(Beginning of Data for this task)
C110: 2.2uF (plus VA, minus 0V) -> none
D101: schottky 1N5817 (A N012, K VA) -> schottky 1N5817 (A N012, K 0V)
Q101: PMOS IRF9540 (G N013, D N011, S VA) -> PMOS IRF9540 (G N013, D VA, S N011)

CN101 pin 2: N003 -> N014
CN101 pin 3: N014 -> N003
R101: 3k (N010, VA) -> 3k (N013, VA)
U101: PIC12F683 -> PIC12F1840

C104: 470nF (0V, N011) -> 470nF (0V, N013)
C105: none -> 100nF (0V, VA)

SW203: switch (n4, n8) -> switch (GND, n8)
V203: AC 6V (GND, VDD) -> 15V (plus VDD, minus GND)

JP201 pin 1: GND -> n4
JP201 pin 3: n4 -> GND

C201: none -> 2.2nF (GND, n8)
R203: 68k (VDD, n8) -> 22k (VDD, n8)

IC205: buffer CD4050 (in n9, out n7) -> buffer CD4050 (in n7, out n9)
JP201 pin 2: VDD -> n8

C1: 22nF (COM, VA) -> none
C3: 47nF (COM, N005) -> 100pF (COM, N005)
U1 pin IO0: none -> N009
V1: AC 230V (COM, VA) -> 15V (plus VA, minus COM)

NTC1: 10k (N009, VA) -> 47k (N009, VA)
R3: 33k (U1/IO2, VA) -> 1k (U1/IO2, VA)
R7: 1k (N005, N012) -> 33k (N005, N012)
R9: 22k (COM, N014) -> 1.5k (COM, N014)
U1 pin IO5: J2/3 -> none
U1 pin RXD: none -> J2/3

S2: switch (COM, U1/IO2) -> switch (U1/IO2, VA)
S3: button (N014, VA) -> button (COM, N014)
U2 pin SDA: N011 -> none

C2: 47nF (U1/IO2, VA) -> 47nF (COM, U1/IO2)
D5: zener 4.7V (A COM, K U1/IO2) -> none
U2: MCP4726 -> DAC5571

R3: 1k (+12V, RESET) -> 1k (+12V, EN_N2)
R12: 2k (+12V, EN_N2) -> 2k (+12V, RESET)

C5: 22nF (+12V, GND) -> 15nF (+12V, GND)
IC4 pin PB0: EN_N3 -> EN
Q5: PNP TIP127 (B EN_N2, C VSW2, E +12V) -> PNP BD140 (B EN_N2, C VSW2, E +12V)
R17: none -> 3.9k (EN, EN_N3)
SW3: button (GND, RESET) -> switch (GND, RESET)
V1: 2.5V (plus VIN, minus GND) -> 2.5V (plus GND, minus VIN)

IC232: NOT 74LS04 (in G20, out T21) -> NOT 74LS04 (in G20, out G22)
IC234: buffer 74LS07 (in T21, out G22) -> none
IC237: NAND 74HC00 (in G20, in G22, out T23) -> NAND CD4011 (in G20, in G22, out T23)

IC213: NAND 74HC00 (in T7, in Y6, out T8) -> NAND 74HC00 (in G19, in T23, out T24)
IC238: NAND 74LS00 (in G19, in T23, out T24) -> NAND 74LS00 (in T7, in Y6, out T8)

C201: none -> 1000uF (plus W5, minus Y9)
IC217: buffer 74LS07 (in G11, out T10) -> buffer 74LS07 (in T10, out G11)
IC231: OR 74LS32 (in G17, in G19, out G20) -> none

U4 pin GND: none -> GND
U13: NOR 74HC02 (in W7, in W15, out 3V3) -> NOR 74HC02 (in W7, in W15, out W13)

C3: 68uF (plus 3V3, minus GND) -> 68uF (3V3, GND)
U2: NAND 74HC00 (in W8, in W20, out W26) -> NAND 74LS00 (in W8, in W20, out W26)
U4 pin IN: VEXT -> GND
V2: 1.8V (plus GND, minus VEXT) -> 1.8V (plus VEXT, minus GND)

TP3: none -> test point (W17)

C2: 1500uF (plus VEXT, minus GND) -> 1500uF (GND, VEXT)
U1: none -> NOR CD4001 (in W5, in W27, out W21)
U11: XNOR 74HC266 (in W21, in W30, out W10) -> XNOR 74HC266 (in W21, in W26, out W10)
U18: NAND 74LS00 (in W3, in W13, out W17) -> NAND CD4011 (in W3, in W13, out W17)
(End of Data for this task)
→ What needs to be done: Exact duplication is required for the lines above, from the line that contains "C3: 47nF (COM, N005) -> 100pF (COM, N005)" to the line that contains "R7: 1k (N005, N012) -> 33k (N005, N012)", inclusive; omit all others.

→ Expected output:
C3: 47nF (COM, N005) -> 100pF (COM, N005)
U1 pin IO0: none -> N009
V1: AC 230V (COM, VA) -> 15V (plus VA, minus COM)

NTC1: 10k (N009, VA) -> 47k (N009, VA)
R3: 33k (U1/IO2, VA) -> 1k (U1/IO2, VA)
R7: 1k (N005, N012) -> 33k (N005, N012)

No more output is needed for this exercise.